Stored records

========

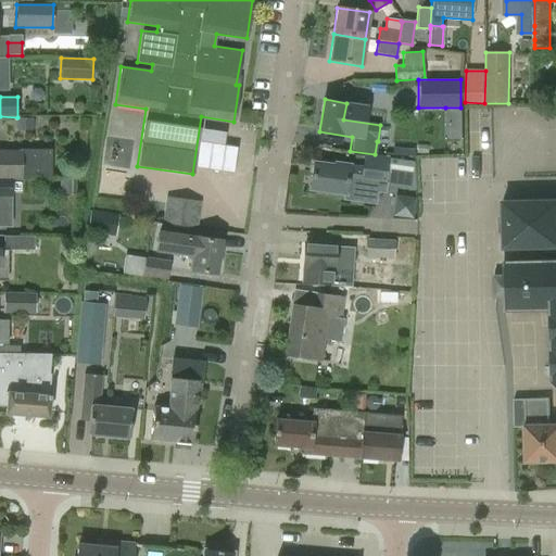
[(16,130),(32,130),(32,119),(16,119),(16,130)]
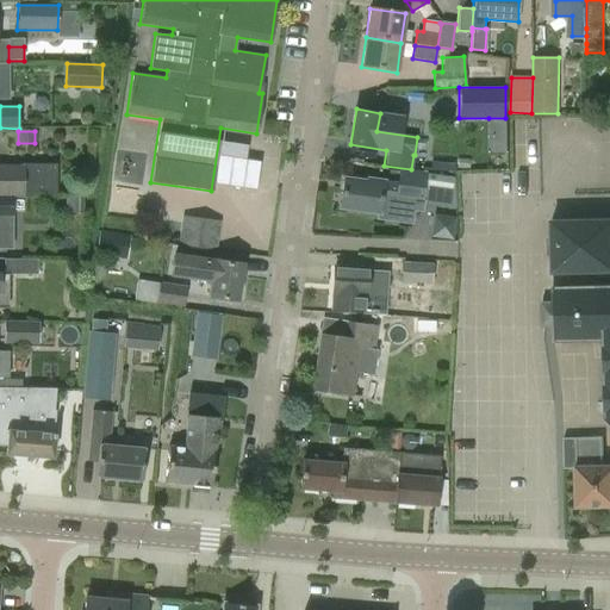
[(450,167),(453,143),(435,142),(433,166),(450,167)]
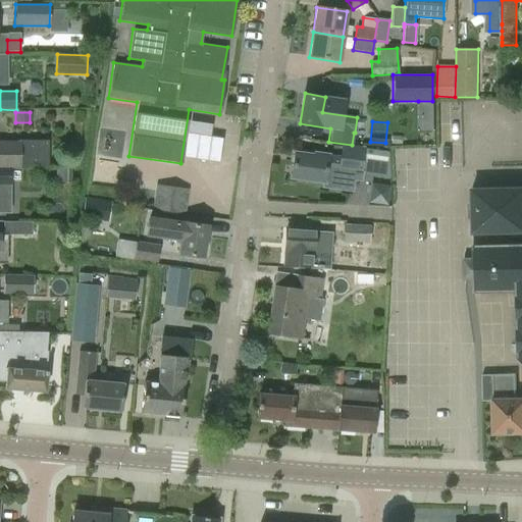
[(0,167),(14,168),(18,168),(18,165),(47,166),(48,141),(18,141),(18,143),(0,142),(0,167)]
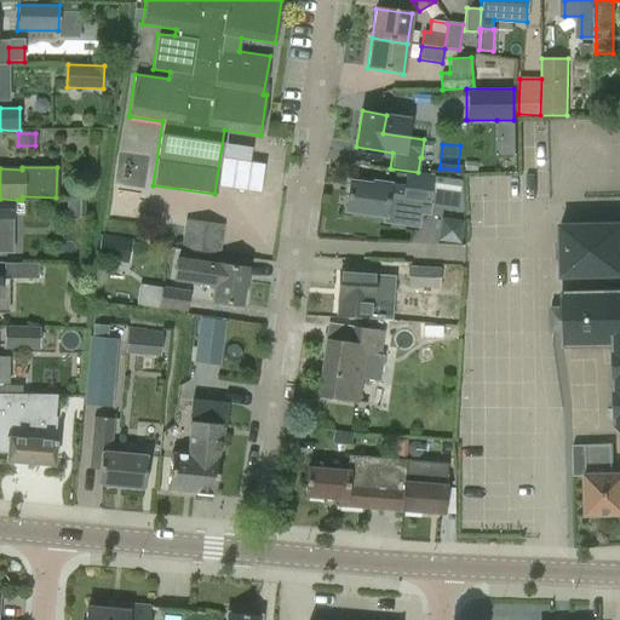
[(385,216),(384,220),(418,225),(420,206),(429,207),(432,174),(406,171),(403,188),(389,185),(389,184),(372,182),(372,184),(350,182),(346,211),(385,216)]
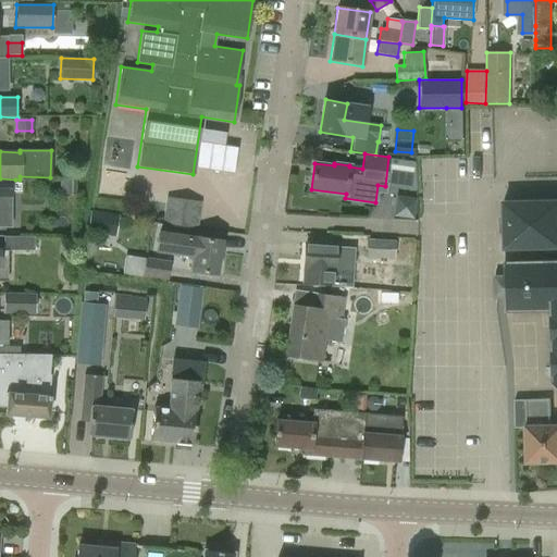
[(399,187),(416,189),(413,162),(403,160),(399,187)]
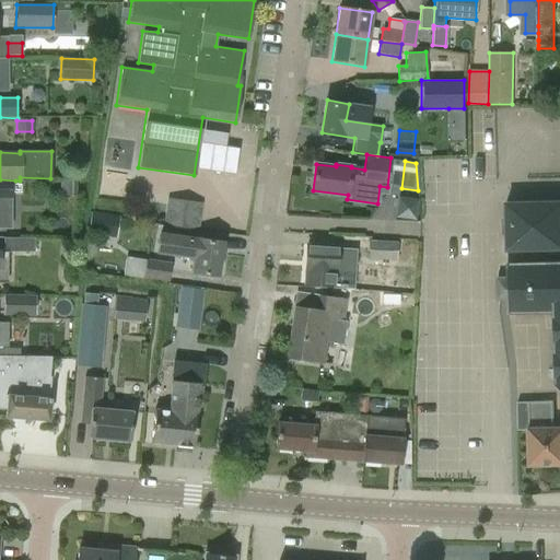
[(60,181),(60,196),(76,197),(76,182),(60,181)]
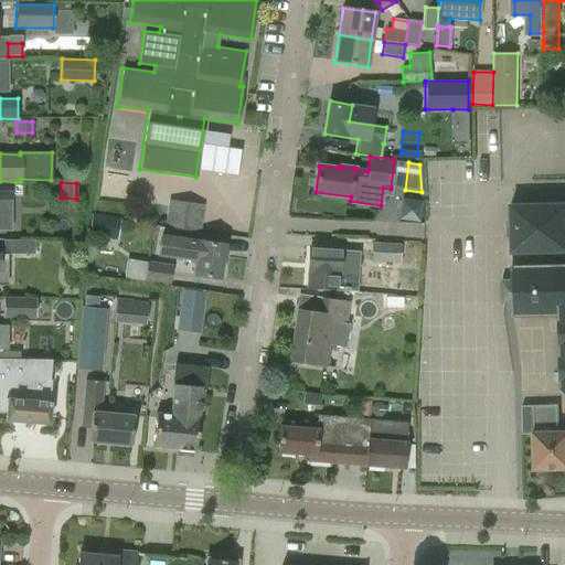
[(0,214),(10,215),(10,184),(0,183),(0,214)]
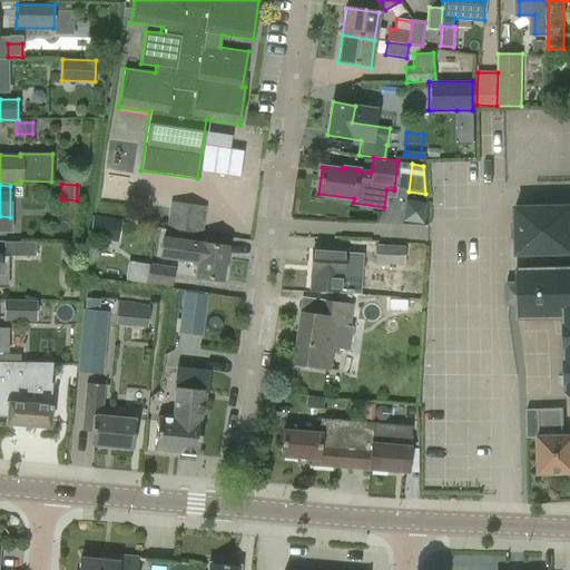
[(202,237),(202,235),(206,207),(169,200),(165,232),(202,237)]
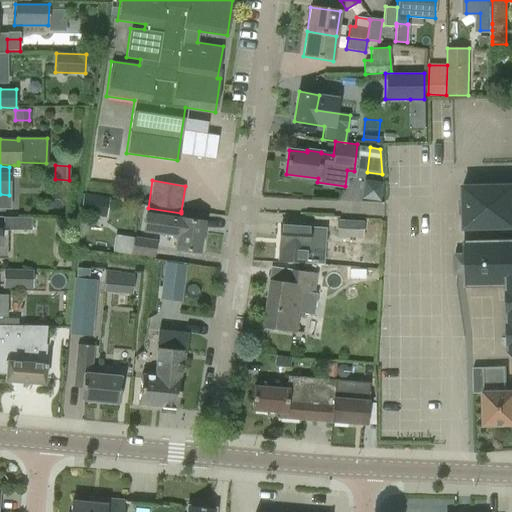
[(505,285),(505,287),(507,351),(511,355),(511,184),(462,186),(463,230),(511,228),(511,240),(463,242),(464,286),(505,285)]
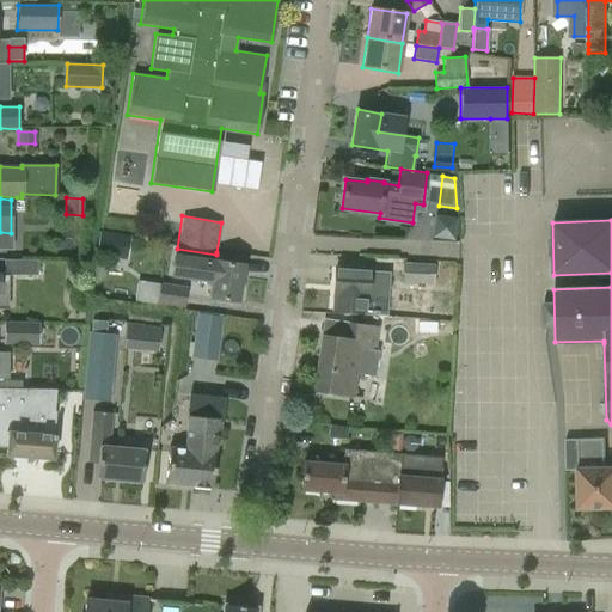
[(213,261),(213,262),(182,256),(178,277),(210,282),(209,298),(238,303),(244,265),(213,261)]
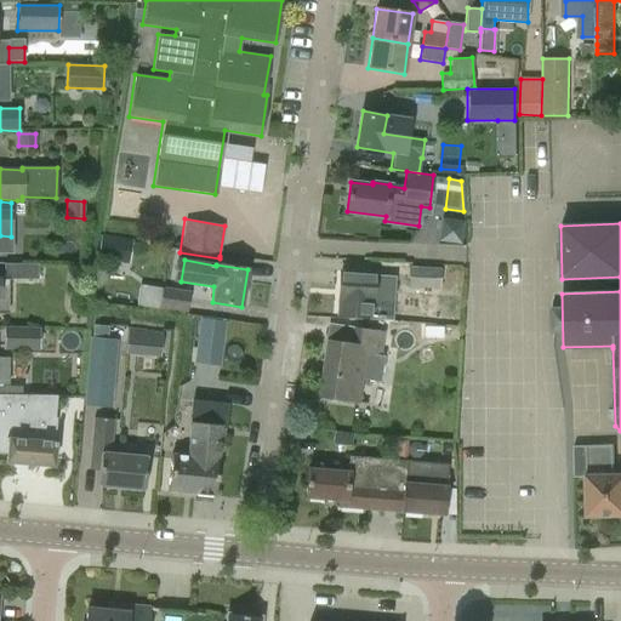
[(3,265),(4,280),(36,280),(38,265),(3,265)]
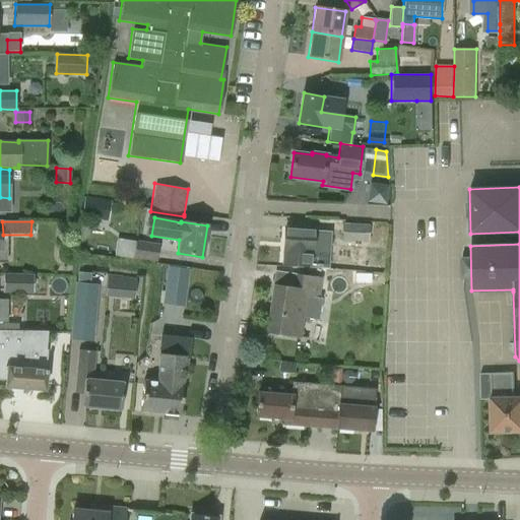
[(367,243),(368,242),(384,243),(385,225),(369,224),(342,223),(340,241),(367,243)]
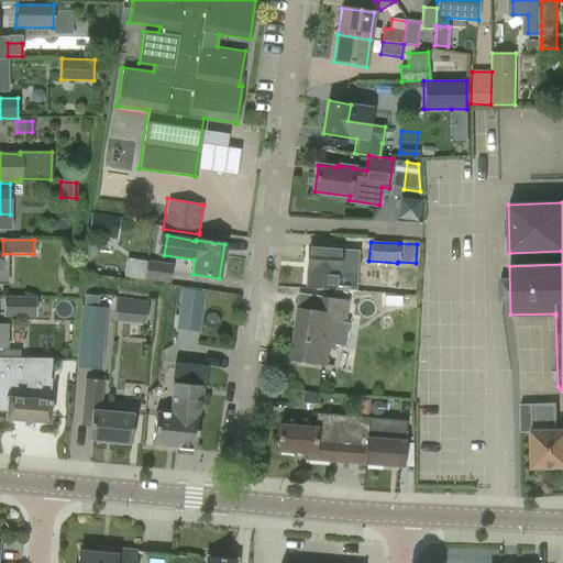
[(338,288),(340,249),(308,247),(306,287),(338,288)]
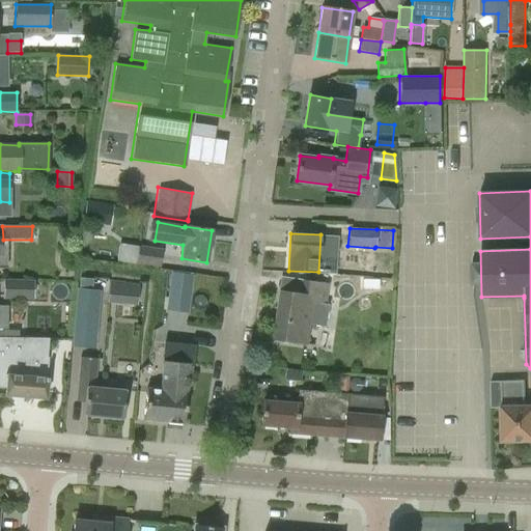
[(162,250),(138,246),(138,247),(118,244),(116,261),(135,264),(160,268),(162,250)]
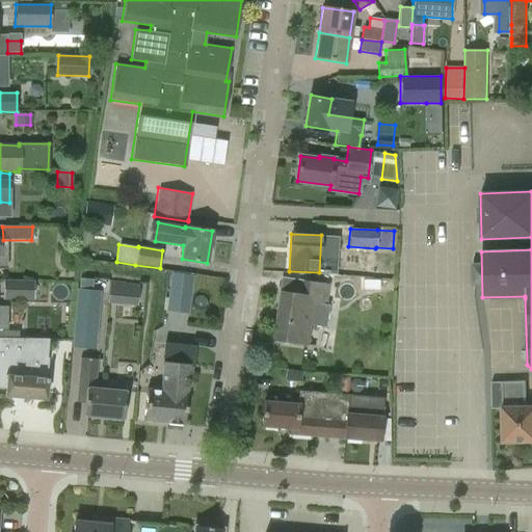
[(193,275),(171,272),(168,291),(190,294),(193,275)]
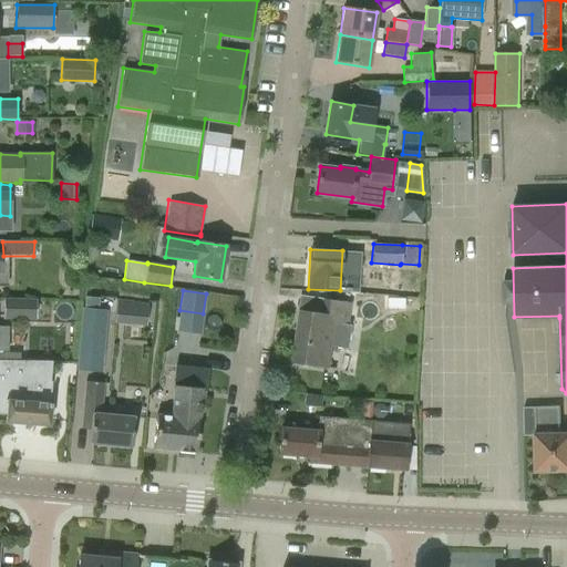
[(84,297),(84,308),(98,309),(99,298),(84,297)]
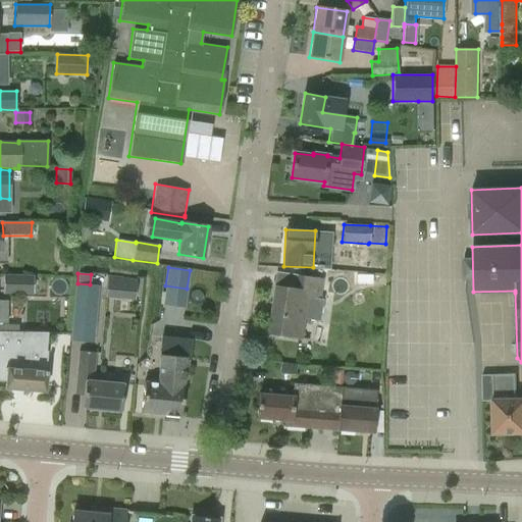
[(4,276),(3,292),(31,292),(31,291),(33,291),(33,277),(24,277),(24,276),(4,276)]
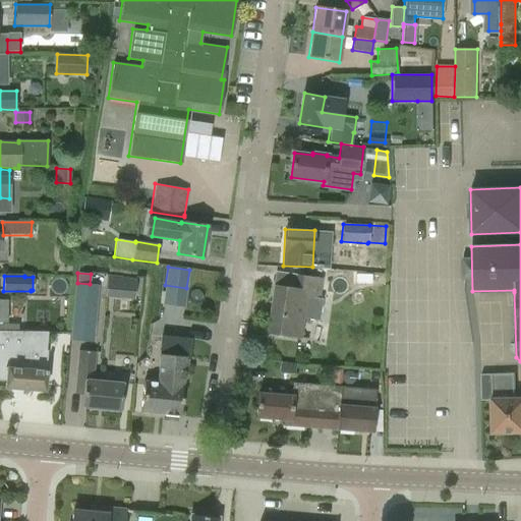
[(115,298),(117,277),(107,276),(106,297),(115,298)]
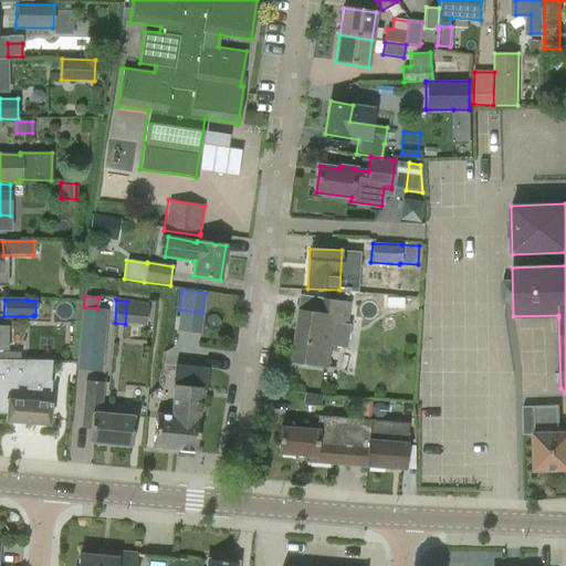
[(291,362),(327,367),(331,347),(346,349),(349,326),(347,326),(350,304),(323,300),(321,314),(300,311),(291,362)]
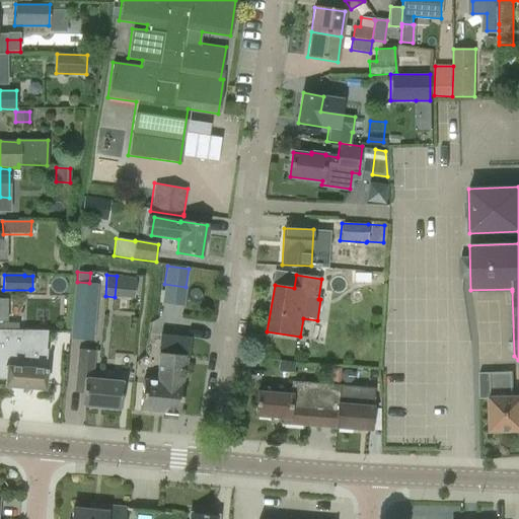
[(77,284),(72,336),(90,338),(90,336),(93,334),(94,323),(91,321),(95,285),(77,284)]
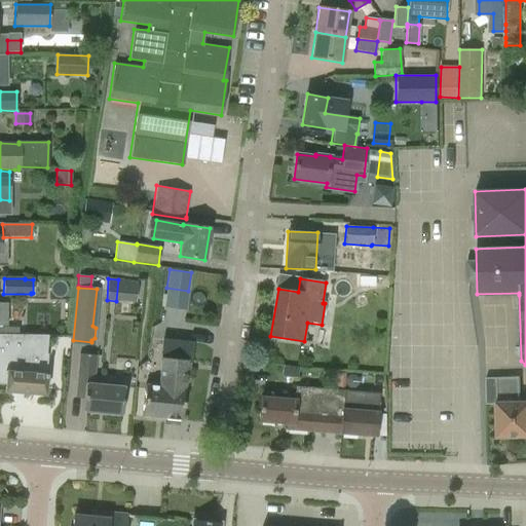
[(0,383),(6,384),(6,369),(45,371),(46,355),(45,355),(46,338),(7,336),(0,335),(0,383)]
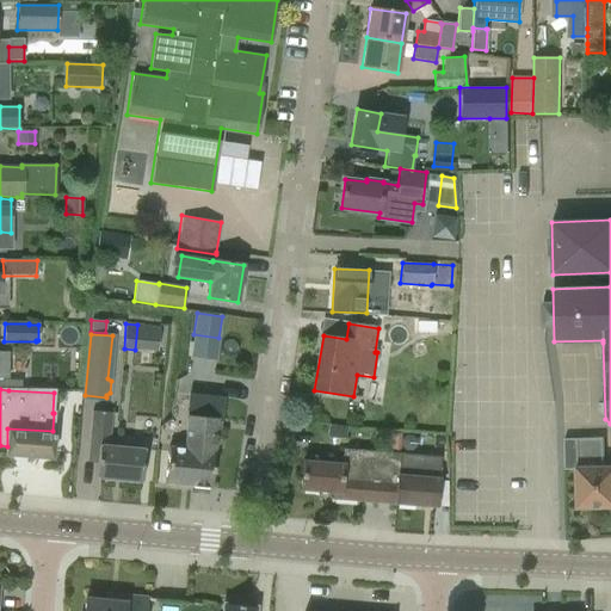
[(198,417),(216,418),(221,419),(223,399),(189,395),(184,450),(168,448),(165,483),(190,487),(198,417)]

========

What you need to do:
Write the entries out again word for word. Omit all pictures from them.

Exercise output:
[(16,130),(32,130),(32,119),(16,119),(16,130)]
[(450,167),(453,143),(435,142),(433,166),(450,167)]
[(0,167),(14,168),(18,168),(18,165),(47,166),(48,141),(18,141),(18,143),(0,142),(0,167)]
[(385,216),(384,220),(418,225),(420,206),(429,207),(432,174),(406,171),(403,188),(389,185),(389,184),(372,182),(372,184),(350,182),(346,211),(385,216)]
[(399,187),(416,189),(413,162),(403,160),(399,187)]
[(60,181),(60,196),(76,197),(76,182),(60,181)]
[(0,214),(10,215),(10,184),(0,183),(0,214)]
[(202,237),(202,235),(206,207),(169,200),(165,232),(202,237)]
[(505,285),(505,287),(507,351),(511,355),(511,184),(462,186),(463,230),(511,228),(511,240),(463,242),(464,286),(505,285)]
[(213,261),(213,262),(182,256),(178,277),(210,282),(209,298),(238,303),(244,265),(213,261)]
[(3,265),(4,280),(36,280),(38,265),(3,265)]
[(367,243),(368,242),(384,243),(385,225),(369,224),(342,223),(340,241),(367,243)]
[(338,288),(340,249),(308,247),(306,287),(338,288)]
[(162,250),(138,246),(138,247),(118,244),(116,261),(135,264),(160,268),(162,250)]
[(193,275),(171,272),(168,291),(190,294),(193,275)]
[(84,297),(84,308),(98,309),(99,298),(84,297)]
[(4,276),(3,292),(31,292),(31,291),(33,291),(33,277),(24,277),(24,276),(4,276)]
[(115,298),(117,277),(107,276),(106,297),(115,298)]
[(291,362),(327,367),(331,347),(346,349),(349,326),(347,326),(350,304),(323,300),(321,314),(300,311),(291,362)]
[(77,284),(72,336),(90,338),(90,336),(93,334),(94,323),(91,321),(95,285),(77,284)]
[(0,383),(6,384),(6,369),(45,371),(46,355),(45,355),(46,338),(7,336),(0,335),(0,383)]
[(198,417),(216,418),(221,419),(223,399),(189,395),(184,450),(168,448),(165,483),(190,487),(198,417)]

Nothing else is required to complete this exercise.